## The task
Work out how many lines in the entries below contain the string "turquoise". Reply with that figure alone.

## Provided material
━━━━━━━━━━

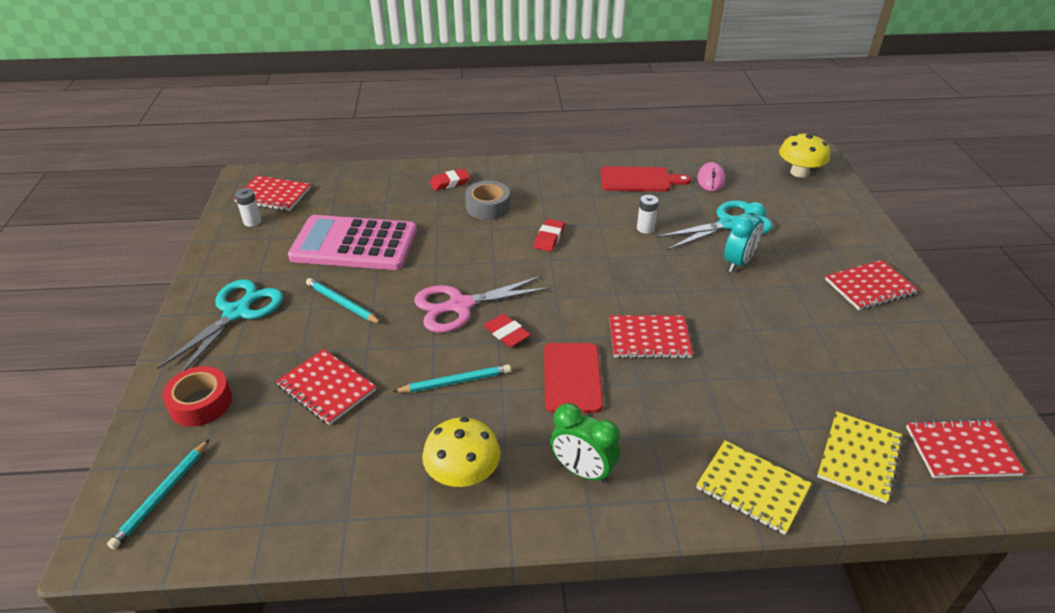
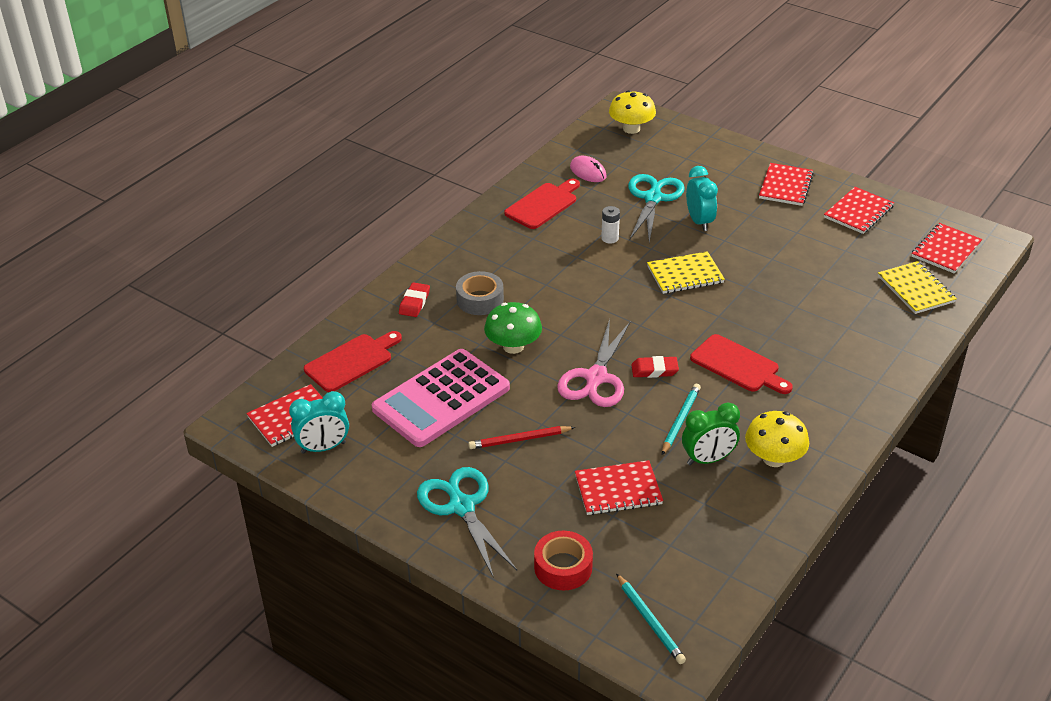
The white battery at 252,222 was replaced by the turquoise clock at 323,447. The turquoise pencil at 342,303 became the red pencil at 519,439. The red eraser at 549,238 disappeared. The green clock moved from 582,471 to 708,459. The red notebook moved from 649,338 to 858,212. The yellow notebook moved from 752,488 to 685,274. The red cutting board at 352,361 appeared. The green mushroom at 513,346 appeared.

━━━━━━━━━━

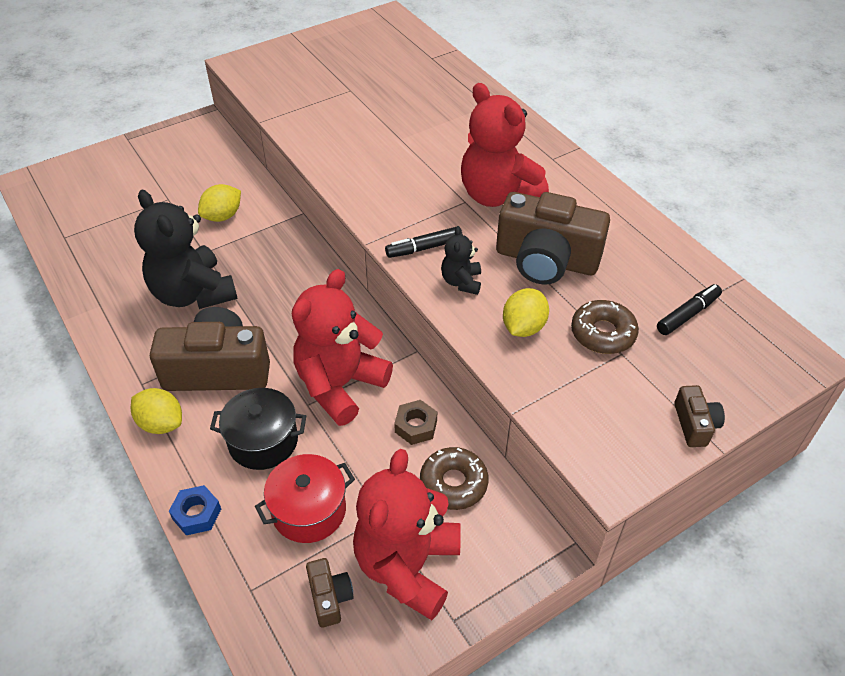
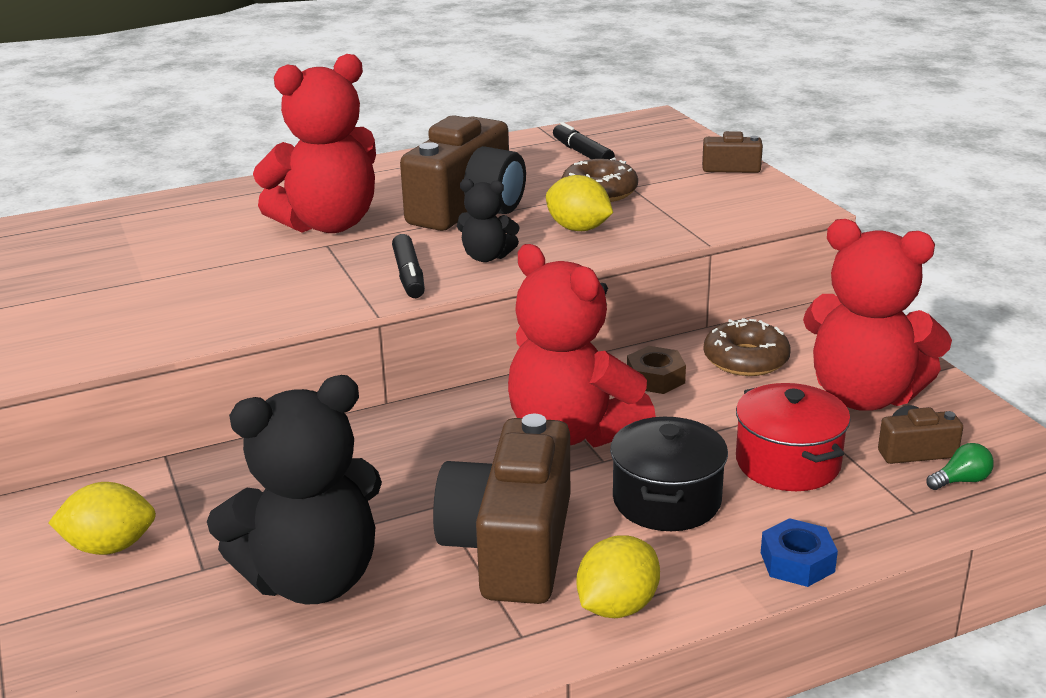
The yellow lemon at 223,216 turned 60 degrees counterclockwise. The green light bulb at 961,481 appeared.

━━━━━━━━━━

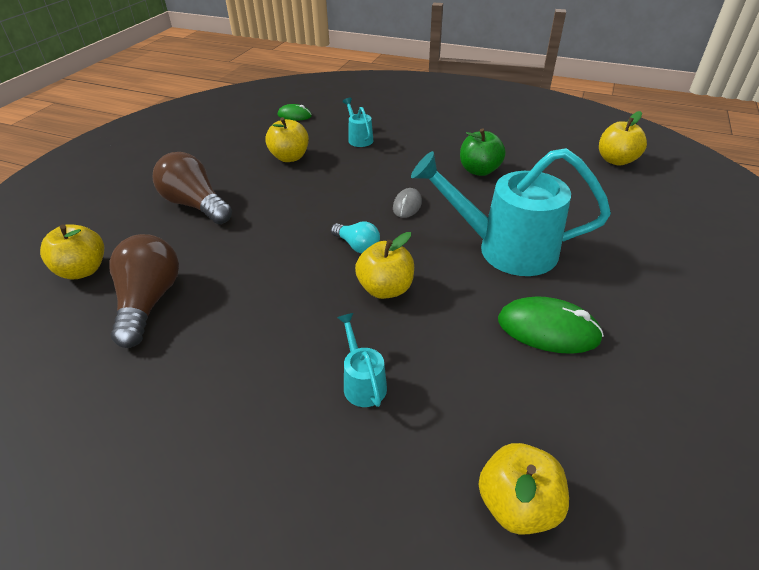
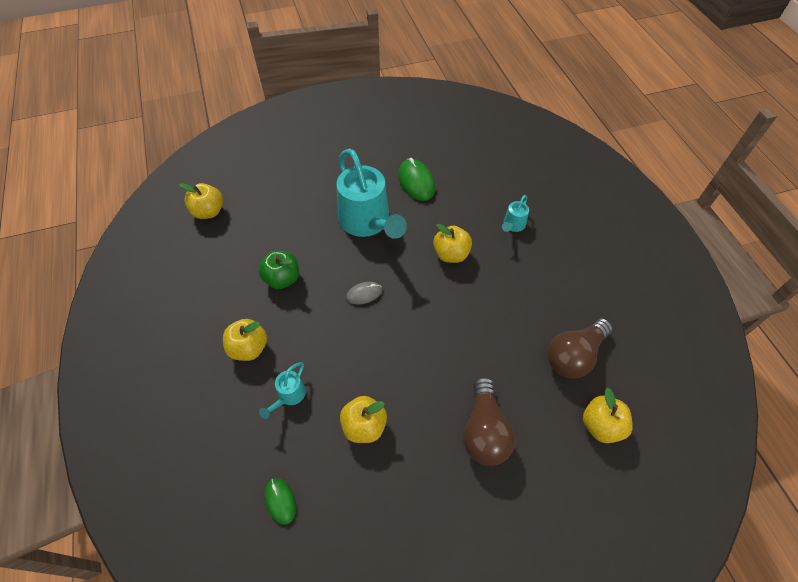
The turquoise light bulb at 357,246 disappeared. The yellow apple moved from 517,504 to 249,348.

━━━━━━━━━━

## Answer for the task
2